| Problem requirements |
Look for the word "garage". Copy every line of the listing where it occurs.

| Entries shown |
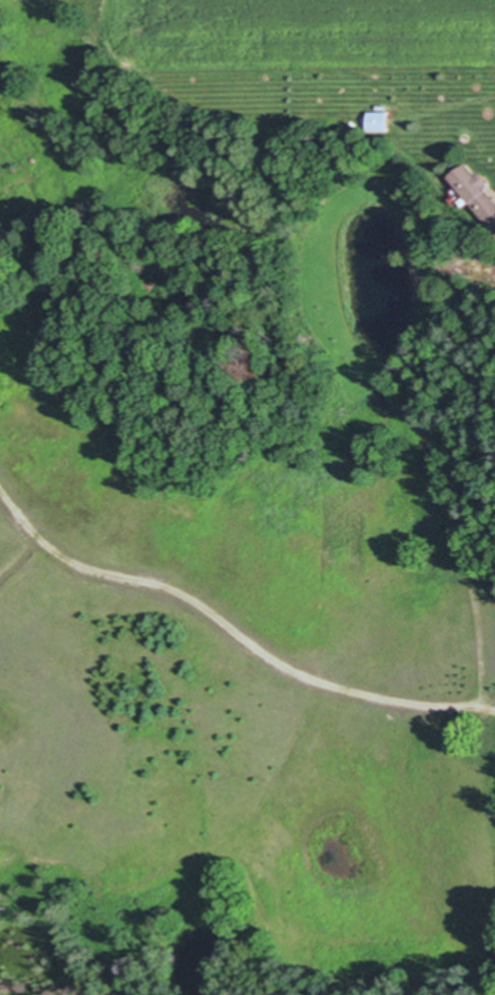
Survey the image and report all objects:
building: (376, 121)
building: (475, 195)
road: (490, 707)

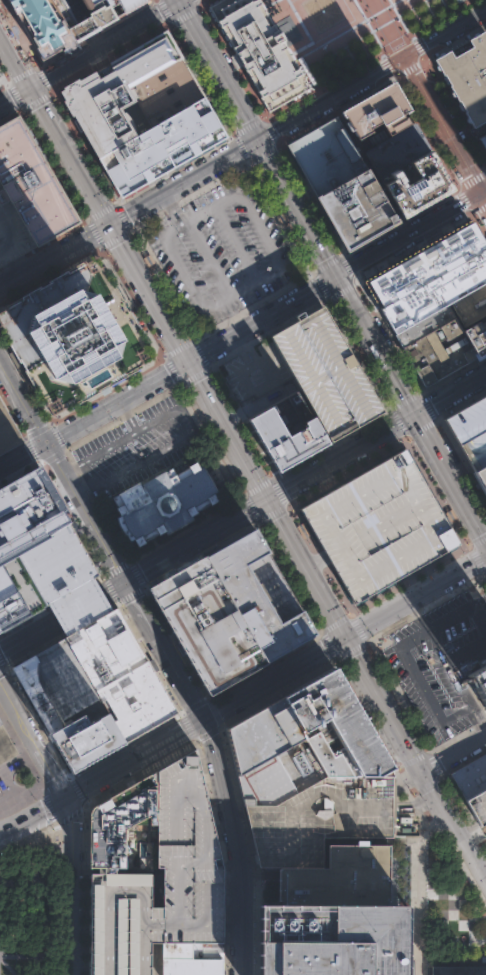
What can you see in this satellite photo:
road: (179, 0)
road: (180, 0)
building: (456, 0)
traffic signals: (180, 1)
road: (269, 1)
road: (268, 2)
road: (197, 3)
road: (200, 3)
building: (104, 9)
road: (164, 11)
fountain: (320, 12)
road: (185, 16)
road: (399, 17)
building: (49, 23)
road: (342, 25)
road: (368, 25)
road: (391, 25)
road: (350, 28)
road: (304, 29)
road: (446, 29)
park: (351, 32)
road: (92, 33)
road: (105, 43)
road: (417, 46)
building: (258, 49)
traffic signals: (406, 52)
road: (107, 54)
road: (15, 58)
road: (94, 58)
road: (366, 59)
road: (233, 60)
road: (385, 64)
road: (219, 69)
road: (407, 70)
road: (21, 74)
building: (155, 75)
building: (468, 75)
road: (435, 77)
road: (200, 79)
road: (42, 80)
traffic signals: (31, 86)
road: (14, 94)
road: (15, 94)
road: (332, 94)
road: (36, 100)
road: (334, 110)
building: (373, 111)
road: (446, 122)
road: (246, 123)
building: (135, 127)
parking lot: (135, 127)
road: (269, 130)
road: (424, 133)
traffic signals: (259, 138)
building: (484, 139)
road: (241, 146)
building: (395, 149)
road: (263, 152)
road: (70, 154)
building: (325, 156)
road: (173, 167)
road: (471, 178)
road: (183, 180)
building: (419, 182)
building: (30, 185)
road: (485, 191)
traffic signals: (485, 192)
road: (189, 195)
road: (309, 200)
road: (466, 201)
road: (298, 206)
road: (172, 208)
road: (209, 208)
building: (355, 209)
road: (479, 209)
road: (99, 210)
road: (121, 216)
road: (281, 216)
road: (400, 222)
traffic signals: (109, 223)
road: (478, 224)
road: (93, 231)
building: (10, 233)
parking garage: (10, 233)
road: (411, 233)
road: (115, 238)
road: (235, 242)
road: (410, 248)
parking lot: (221, 250)
road: (54, 254)
road: (209, 257)
road: (177, 263)
road: (325, 263)
building: (422, 263)
road: (280, 266)
road: (348, 269)
traffic signals: (338, 275)
road: (164, 280)
road: (319, 285)
building: (435, 289)
road: (341, 290)
road: (147, 292)
building: (470, 304)
road: (252, 306)
road: (262, 318)
building: (425, 323)
road: (265, 331)
building: (77, 333)
building: (478, 336)
road: (388, 338)
building: (435, 341)
road: (178, 348)
road: (239, 350)
road: (200, 354)
building: (446, 361)
traffic signals: (186, 362)
road: (172, 370)
building: (322, 373)
parking garage: (322, 373)
road: (455, 373)
road: (193, 375)
parking lot: (254, 377)
road: (263, 384)
road: (403, 399)
road: (22, 401)
road: (115, 401)
road: (425, 404)
road: (459, 404)
road: (411, 406)
traffic signals: (416, 413)
road: (127, 414)
road: (397, 422)
road: (239, 423)
road: (140, 425)
road: (45, 427)
road: (419, 427)
building: (7, 428)
parking garage: (7, 428)
building: (469, 432)
parking garage: (469, 432)
road: (29, 434)
road: (57, 436)
building: (280, 439)
road: (10, 441)
road: (207, 441)
traffic signals: (46, 442)
parking lot: (138, 445)
road: (338, 446)
road: (31, 450)
road: (22, 454)
road: (51, 456)
road: (460, 464)
road: (71, 467)
road: (130, 467)
road: (346, 470)
building: (479, 479)
road: (295, 481)
road: (257, 487)
road: (437, 491)
road: (279, 492)
traffic signals: (266, 499)
building: (163, 501)
road: (250, 508)
road: (85, 510)
road: (272, 513)
road: (185, 527)
building: (375, 527)
parking garage: (375, 527)
building: (23, 541)
road: (477, 541)
road: (200, 554)
road: (317, 559)
road: (476, 559)
road: (313, 562)
road: (305, 565)
road: (115, 567)
road: (485, 572)
road: (135, 573)
road: (485, 574)
road: (289, 576)
traffic signals: (124, 580)
road: (409, 580)
road: (108, 588)
road: (130, 593)
road: (78, 606)
road: (423, 606)
road: (51, 607)
building: (230, 610)
road: (334, 622)
road: (432, 625)
road: (357, 627)
building: (95, 633)
road: (61, 634)
road: (25, 636)
traffic signals: (346, 636)
road: (175, 642)
road: (328, 644)
road: (465, 649)
road: (350, 650)
road: (148, 656)
parking lot: (439, 660)
road: (2, 664)
road: (263, 664)
road: (2, 669)
road: (274, 677)
building: (477, 687)
road: (279, 692)
road: (398, 695)
road: (193, 704)
building: (67, 706)
road: (214, 711)
road: (456, 714)
traffic signals: (200, 720)
road: (35, 721)
road: (474, 722)
road: (187, 725)
building: (336, 726)
road: (208, 732)
road: (457, 734)
road: (210, 739)
road: (30, 741)
building: (5, 745)
road: (382, 745)
road: (21, 750)
building: (272, 751)
road: (454, 751)
road: (411, 759)
traffic signals: (423, 770)
road: (140, 772)
road: (407, 777)
building: (470, 777)
road: (54, 782)
road: (425, 784)
road: (76, 790)
road: (451, 790)
traffic signals: (62, 799)
road: (49, 806)
building: (478, 806)
road: (31, 814)
road: (70, 814)
building: (318, 817)
parking garage: (318, 817)
building: (121, 818)
road: (70, 822)
road: (454, 823)
road: (468, 828)
road: (482, 838)
park: (482, 839)
road: (36, 847)
building: (186, 857)
parking lot: (186, 857)
road: (462, 866)
building: (105, 868)
road: (231, 882)
road: (420, 887)
road: (484, 898)
park: (450, 906)
road: (73, 911)
building: (336, 918)
park: (34, 921)
building: (119, 923)
parking garage: (119, 923)
road: (241, 946)
building: (213, 951)
road: (14, 956)
road: (155, 958)
building: (187, 961)
road: (9, 967)
building: (456, 970)

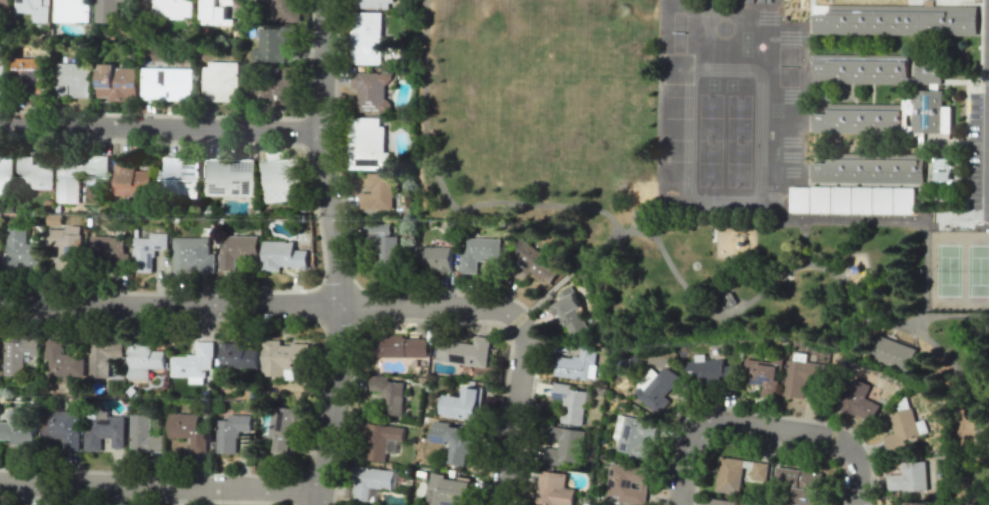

| Answer to the problem |
parking garage: (10, 233)
parking garage: (322, 373)
parking garage: (7, 428)
parking garage: (469, 432)
parking garage: (375, 527)
parking garage: (318, 817)
parking garage: (119, 923)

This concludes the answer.